### Job item
From the listing below, give again exactly the lines from the line with "purple 2x2 round" to the line with "none -> yellow 1x1 plate [387,93,425,121]", ends included, without any pictures.

### Available records
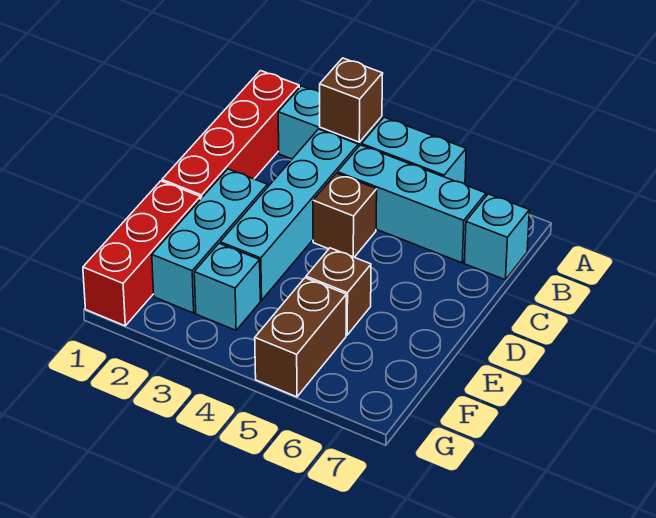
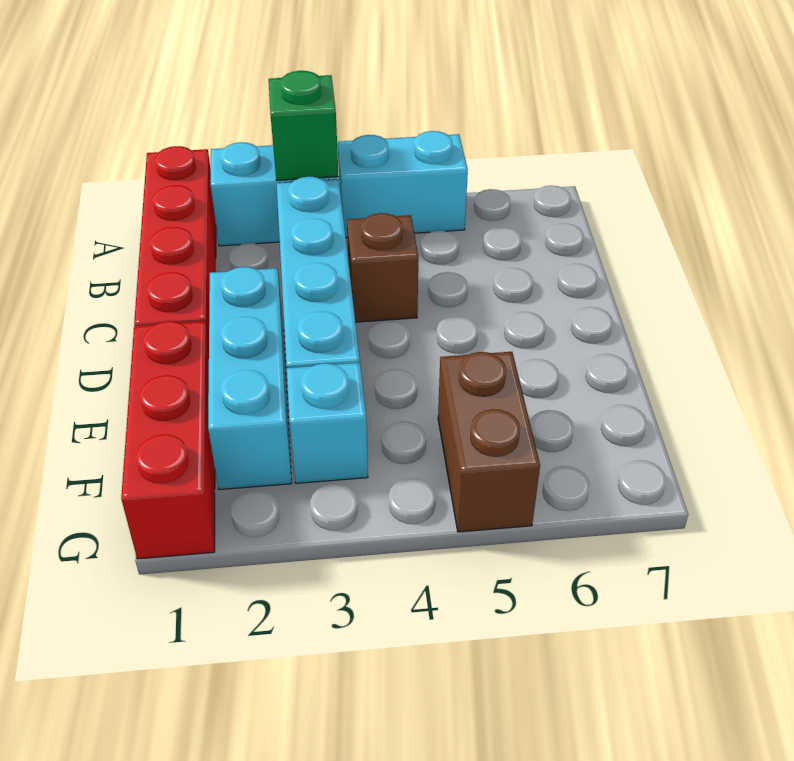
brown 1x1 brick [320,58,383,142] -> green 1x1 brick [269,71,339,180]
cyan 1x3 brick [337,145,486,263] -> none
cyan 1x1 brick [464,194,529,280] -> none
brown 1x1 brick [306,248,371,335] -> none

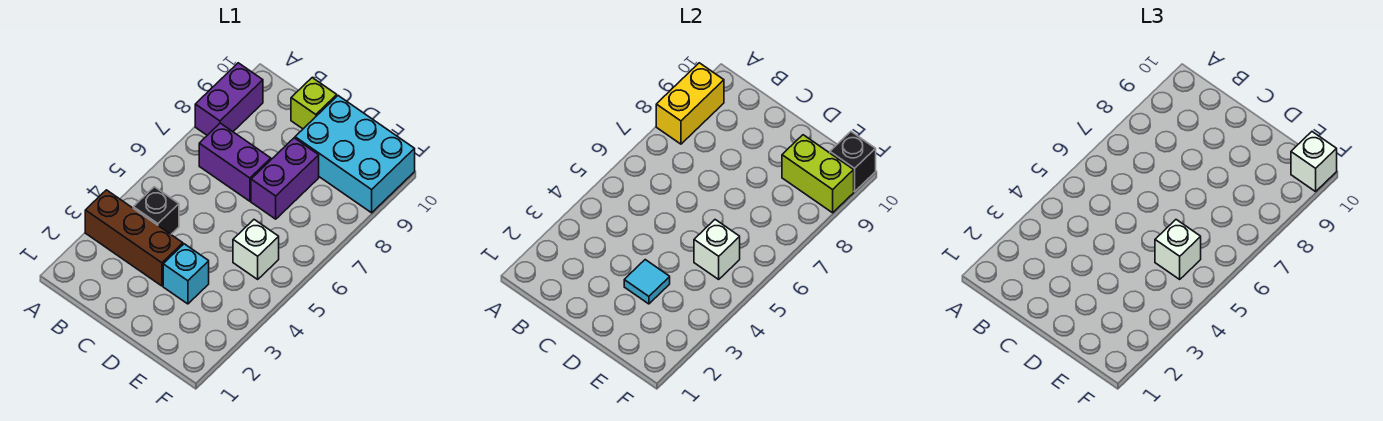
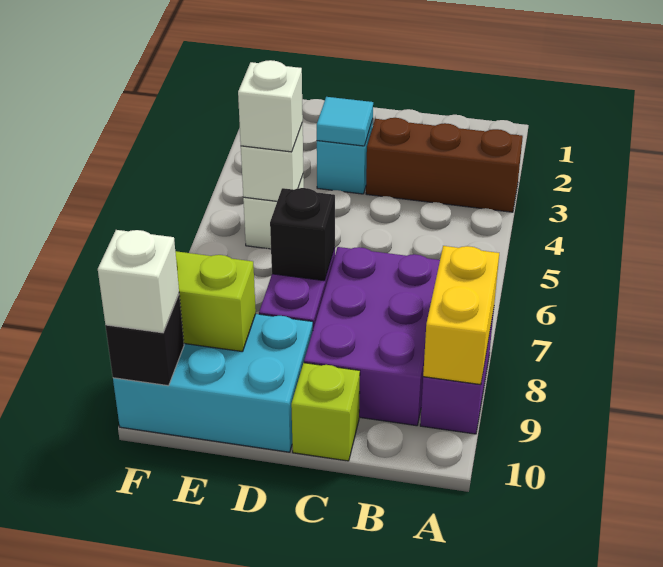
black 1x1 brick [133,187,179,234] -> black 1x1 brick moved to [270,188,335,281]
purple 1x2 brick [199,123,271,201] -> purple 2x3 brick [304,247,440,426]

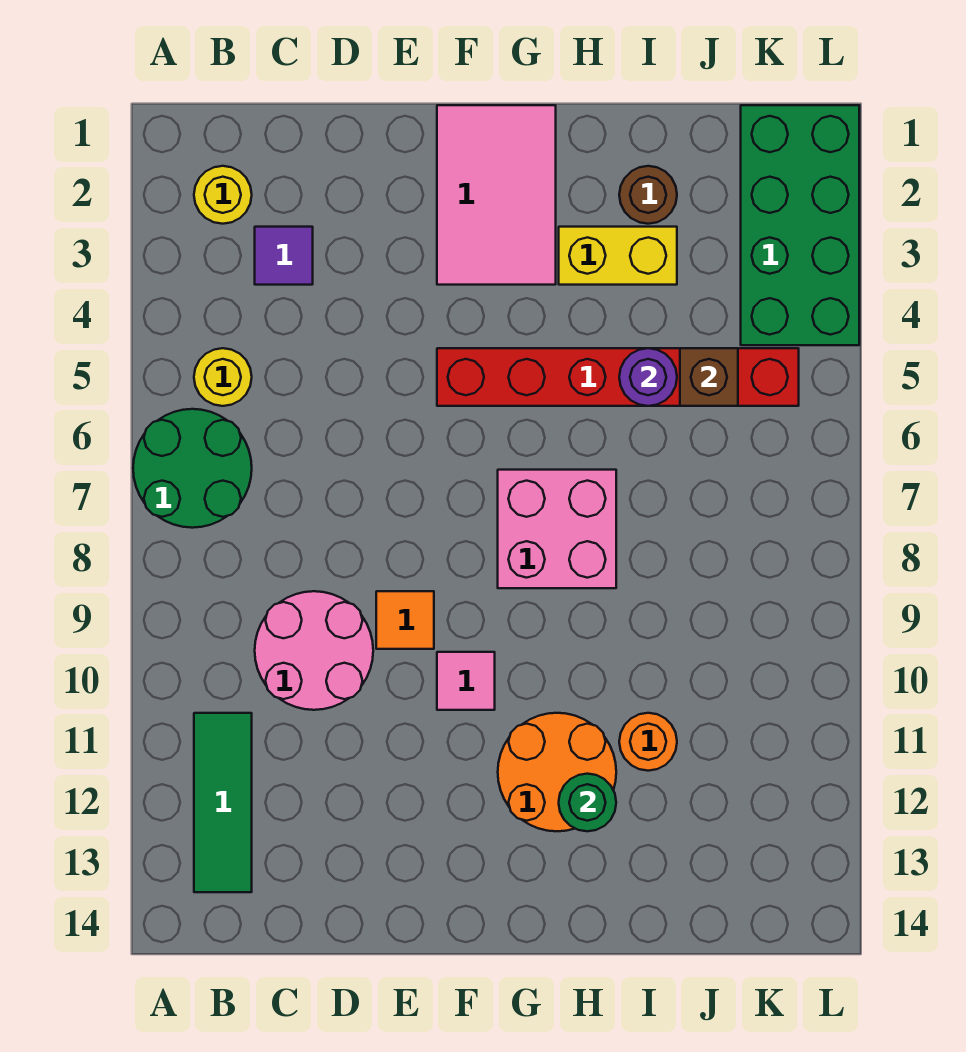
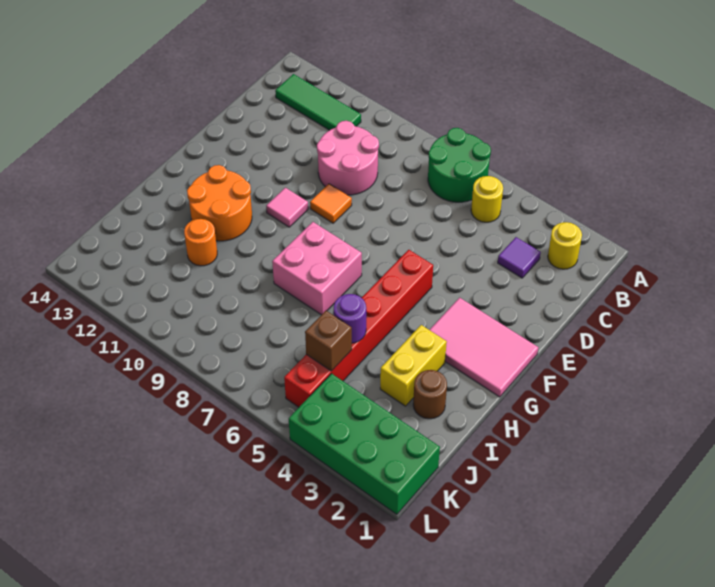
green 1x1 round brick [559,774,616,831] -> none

--

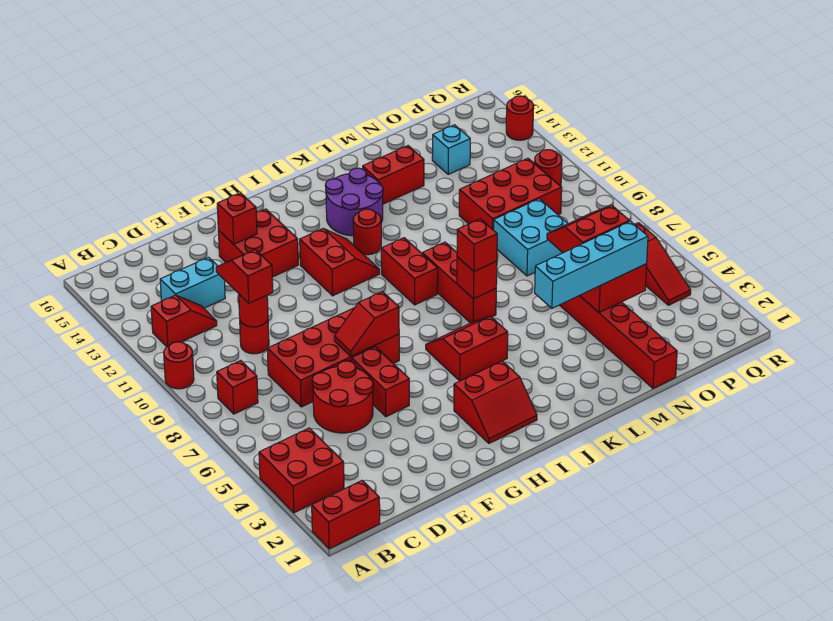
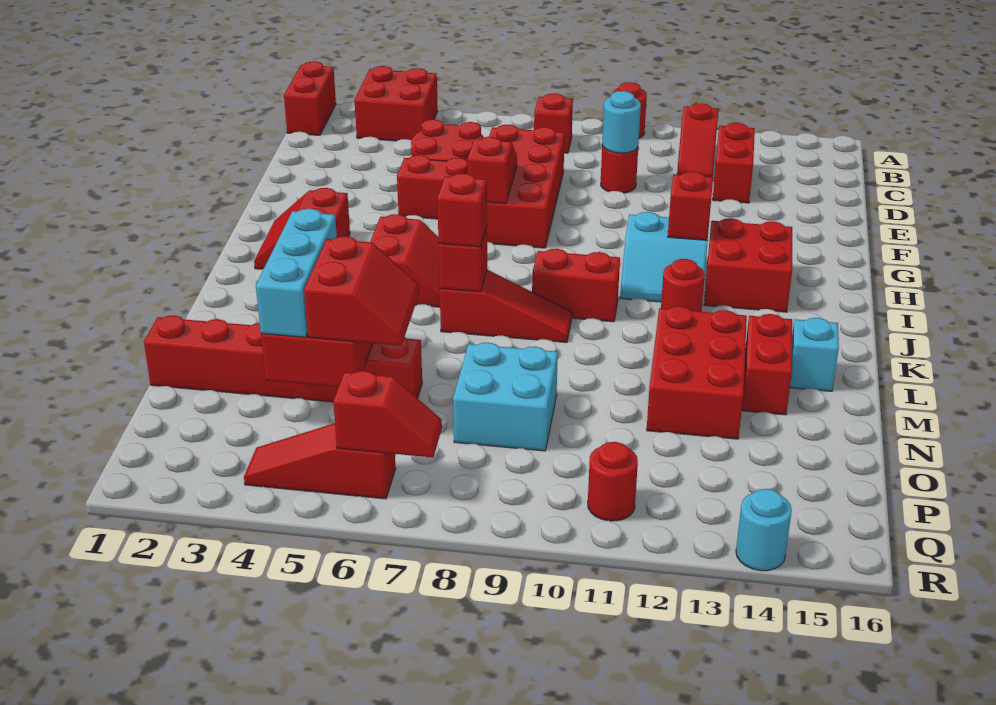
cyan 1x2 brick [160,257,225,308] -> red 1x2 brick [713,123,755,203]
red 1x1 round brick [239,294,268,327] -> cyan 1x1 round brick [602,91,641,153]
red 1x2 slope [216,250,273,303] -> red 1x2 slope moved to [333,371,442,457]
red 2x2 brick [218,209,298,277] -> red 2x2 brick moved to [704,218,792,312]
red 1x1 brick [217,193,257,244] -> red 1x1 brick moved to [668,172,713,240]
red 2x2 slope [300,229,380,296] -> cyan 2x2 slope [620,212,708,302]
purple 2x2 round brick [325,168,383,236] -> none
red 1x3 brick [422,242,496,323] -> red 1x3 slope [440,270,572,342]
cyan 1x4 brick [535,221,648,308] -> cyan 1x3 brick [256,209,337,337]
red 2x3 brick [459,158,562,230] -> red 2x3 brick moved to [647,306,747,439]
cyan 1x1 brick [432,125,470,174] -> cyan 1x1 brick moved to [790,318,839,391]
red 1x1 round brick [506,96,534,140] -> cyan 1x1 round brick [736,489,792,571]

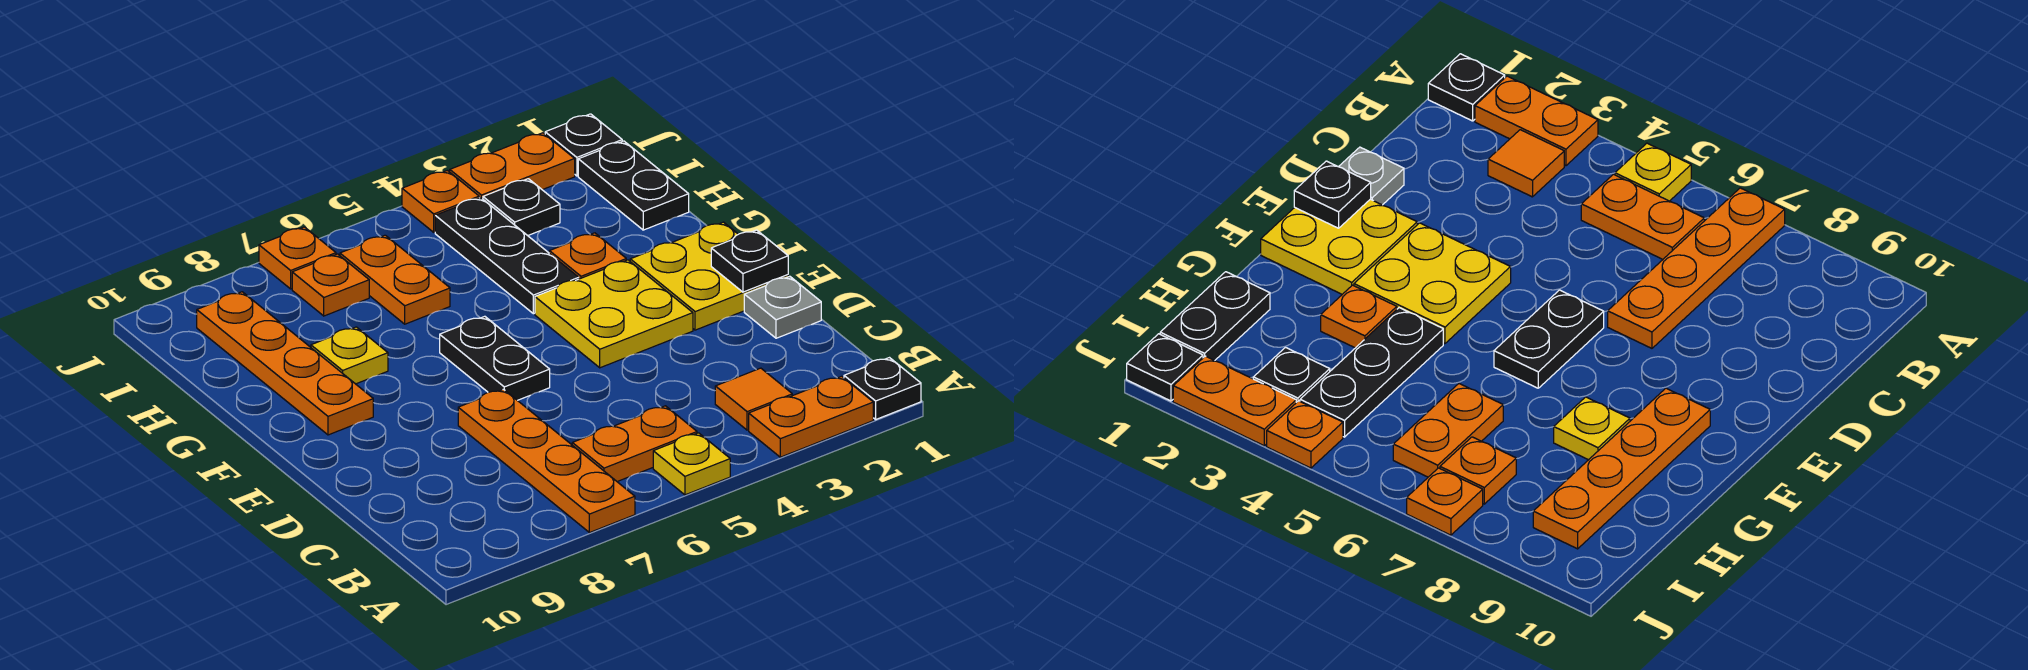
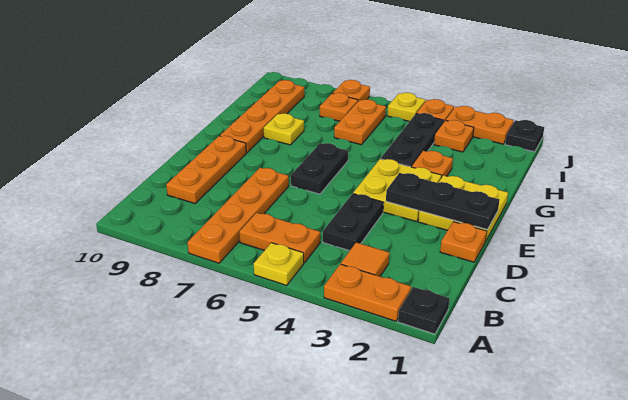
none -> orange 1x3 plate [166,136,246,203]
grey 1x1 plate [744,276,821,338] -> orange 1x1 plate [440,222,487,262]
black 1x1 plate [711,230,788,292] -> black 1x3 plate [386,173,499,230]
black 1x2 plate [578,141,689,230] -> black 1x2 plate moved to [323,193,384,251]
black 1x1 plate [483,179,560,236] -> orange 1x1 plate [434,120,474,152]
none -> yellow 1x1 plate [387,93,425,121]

* * *

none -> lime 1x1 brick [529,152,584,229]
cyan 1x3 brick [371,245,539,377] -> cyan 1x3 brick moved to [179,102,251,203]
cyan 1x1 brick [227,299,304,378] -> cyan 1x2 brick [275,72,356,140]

### Exercise result
purple 2x2 round brick [325,168,383,236] -> none
red 1x3 brick [422,242,496,323] -> red 1x3 slope [440,270,572,342]
cyan 1x4 brick [535,221,648,308] -> cyan 1x3 brick [256,209,337,337]
red 2x3 brick [459,158,562,230] -> red 2x3 brick moved to [647,306,747,439]
cyan 1x1 brick [432,125,470,174] -> cyan 1x1 brick moved to [790,318,839,391]
red 1x1 round brick [506,96,534,140] -> cyan 1x1 round brick [736,489,792,571]

none -> orange 1x3 plate [166,136,246,203]
grey 1x1 plate [744,276,821,338] -> orange 1x1 plate [440,222,487,262]
black 1x1 plate [711,230,788,292] -> black 1x3 plate [386,173,499,230]
black 1x2 plate [578,141,689,230] -> black 1x2 plate moved to [323,193,384,251]
black 1x1 plate [483,179,560,236] -> orange 1x1 plate [434,120,474,152]
none -> yellow 1x1 plate [387,93,425,121]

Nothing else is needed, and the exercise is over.